• [Listed entries]
──────────────────────────────

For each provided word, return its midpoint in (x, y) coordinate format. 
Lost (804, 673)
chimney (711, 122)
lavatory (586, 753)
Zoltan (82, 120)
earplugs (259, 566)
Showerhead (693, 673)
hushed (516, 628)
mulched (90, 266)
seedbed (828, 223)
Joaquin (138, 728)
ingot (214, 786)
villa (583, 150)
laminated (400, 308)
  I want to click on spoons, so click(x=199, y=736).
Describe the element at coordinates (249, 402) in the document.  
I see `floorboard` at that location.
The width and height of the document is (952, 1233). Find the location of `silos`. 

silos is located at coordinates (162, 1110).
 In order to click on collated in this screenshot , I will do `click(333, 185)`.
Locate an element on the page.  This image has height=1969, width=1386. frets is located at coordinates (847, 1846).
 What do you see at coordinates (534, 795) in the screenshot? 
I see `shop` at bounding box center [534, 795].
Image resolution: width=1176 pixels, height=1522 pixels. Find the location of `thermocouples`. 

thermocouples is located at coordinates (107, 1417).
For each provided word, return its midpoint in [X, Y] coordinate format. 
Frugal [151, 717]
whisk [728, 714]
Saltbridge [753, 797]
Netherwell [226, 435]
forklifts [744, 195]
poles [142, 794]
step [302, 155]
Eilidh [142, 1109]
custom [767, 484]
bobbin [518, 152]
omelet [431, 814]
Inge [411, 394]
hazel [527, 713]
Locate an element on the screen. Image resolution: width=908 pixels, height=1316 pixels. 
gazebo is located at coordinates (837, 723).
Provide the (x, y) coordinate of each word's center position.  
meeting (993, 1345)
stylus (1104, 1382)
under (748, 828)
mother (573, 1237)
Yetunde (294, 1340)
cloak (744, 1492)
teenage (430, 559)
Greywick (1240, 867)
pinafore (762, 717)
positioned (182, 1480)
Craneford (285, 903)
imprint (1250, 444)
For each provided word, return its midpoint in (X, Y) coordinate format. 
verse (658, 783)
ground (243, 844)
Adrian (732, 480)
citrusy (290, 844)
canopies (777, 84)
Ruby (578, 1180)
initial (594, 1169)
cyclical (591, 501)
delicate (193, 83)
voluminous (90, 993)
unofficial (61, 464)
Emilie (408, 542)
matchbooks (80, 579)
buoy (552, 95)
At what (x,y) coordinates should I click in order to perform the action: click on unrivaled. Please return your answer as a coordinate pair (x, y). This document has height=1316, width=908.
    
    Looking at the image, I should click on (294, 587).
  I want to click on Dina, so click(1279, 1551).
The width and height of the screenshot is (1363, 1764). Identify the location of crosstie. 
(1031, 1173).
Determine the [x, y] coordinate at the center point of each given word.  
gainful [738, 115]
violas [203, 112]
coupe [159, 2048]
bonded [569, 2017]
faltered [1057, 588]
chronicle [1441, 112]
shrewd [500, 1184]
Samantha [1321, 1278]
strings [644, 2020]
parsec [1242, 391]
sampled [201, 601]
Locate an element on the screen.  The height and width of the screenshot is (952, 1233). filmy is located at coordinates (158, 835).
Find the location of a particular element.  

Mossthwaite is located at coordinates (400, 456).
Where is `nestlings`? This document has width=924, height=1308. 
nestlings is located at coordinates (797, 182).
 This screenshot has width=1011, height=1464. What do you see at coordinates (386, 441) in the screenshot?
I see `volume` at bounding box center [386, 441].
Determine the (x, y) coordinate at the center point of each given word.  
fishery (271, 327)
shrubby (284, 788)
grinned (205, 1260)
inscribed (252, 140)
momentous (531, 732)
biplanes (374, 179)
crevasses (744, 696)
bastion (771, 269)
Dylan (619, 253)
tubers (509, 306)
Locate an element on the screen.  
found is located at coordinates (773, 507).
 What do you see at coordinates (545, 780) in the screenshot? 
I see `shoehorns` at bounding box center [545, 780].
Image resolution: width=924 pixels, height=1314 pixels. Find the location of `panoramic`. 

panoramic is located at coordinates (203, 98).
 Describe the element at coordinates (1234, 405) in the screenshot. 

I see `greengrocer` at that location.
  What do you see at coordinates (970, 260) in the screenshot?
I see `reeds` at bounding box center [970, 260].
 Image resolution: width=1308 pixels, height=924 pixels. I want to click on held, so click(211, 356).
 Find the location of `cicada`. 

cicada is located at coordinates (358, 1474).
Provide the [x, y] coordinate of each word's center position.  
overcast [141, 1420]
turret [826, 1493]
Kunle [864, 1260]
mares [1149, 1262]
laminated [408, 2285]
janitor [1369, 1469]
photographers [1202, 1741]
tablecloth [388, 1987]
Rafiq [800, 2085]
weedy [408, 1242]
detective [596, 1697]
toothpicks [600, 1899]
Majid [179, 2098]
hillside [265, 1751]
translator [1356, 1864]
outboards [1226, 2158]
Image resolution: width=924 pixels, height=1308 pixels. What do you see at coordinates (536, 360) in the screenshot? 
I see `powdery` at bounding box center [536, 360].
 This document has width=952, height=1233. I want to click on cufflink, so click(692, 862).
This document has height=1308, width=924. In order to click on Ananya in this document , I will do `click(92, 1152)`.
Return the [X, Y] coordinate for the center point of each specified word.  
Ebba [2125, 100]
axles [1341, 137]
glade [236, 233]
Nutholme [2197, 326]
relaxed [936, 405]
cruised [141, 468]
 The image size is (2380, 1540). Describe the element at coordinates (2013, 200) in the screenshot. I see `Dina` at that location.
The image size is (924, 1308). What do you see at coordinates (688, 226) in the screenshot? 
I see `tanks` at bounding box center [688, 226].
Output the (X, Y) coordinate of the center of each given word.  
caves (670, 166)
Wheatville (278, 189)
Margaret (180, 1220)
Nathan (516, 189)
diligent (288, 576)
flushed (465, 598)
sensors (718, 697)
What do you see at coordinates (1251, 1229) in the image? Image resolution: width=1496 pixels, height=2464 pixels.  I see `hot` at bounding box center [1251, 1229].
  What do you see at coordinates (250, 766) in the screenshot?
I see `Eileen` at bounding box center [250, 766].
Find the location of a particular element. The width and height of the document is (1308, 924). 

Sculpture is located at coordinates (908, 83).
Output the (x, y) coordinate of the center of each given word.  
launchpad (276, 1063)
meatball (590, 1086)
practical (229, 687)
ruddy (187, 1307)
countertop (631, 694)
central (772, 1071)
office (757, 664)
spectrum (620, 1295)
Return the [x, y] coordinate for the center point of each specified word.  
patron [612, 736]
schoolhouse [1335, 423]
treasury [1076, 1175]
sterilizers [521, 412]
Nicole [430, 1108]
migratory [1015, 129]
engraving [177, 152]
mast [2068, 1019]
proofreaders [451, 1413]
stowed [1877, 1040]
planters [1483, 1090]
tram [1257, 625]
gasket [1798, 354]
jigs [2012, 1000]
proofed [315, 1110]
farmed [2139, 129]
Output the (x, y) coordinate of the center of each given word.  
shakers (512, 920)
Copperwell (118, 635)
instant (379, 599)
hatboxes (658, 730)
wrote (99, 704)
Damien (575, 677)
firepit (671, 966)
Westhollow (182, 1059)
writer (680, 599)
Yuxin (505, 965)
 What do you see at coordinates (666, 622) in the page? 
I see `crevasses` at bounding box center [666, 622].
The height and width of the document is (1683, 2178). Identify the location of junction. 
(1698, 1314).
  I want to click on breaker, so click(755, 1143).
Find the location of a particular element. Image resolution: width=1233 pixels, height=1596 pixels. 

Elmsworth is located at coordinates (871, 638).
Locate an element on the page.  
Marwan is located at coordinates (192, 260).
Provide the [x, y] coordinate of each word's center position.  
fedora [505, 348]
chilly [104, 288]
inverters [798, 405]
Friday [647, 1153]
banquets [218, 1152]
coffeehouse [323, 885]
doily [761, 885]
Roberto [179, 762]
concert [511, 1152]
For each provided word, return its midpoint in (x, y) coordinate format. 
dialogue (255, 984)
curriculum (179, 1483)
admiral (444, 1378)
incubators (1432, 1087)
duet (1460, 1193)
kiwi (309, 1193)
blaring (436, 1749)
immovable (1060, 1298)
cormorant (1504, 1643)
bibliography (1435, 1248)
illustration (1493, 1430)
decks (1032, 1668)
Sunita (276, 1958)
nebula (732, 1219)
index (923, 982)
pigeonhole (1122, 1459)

──────────────────────────────

• [Given problem]
Output the data from the line containing "The height and width of the document" through the line containing "concert [511, 1152]", both included, as a Markdown table with the columns No. and Entry. Number each line and leave out blank lines.

• [Result]
| No. | Entry |
|---|---|
| 1 | The height and width of the document is (1683, 2178). Identify the location of junction.  |
| 2 | (1698, 1314). |
| 3 |   I want to click on breaker, so click(755, 1143). |
| 4 | Find the location of a particular element. Image resolution: width=1233 pixels, height=1596 pixels.  |
| 5 | Elmsworth is located at coordinates (871, 638). |
| 6 | Locate an element on the page.   |
| 7 | Marwan is located at coordinates (192, 260). |
| 8 | Provide the [x, y] coordinate of each word's center position.   |
| 9 | fedora [505, 348] |
| 10 | chilly [104, 288] |
| 11 | inverters [798, 405] |
| 12 | Friday [647, 1153] |
| 13 | banquets [218, 1152] |
| 14 | coffeehouse [323, 885] |
| 15 | doily [761, 885] |
| 16 | Roberto [179, 762] |
| 17 | concert [511, 1152] |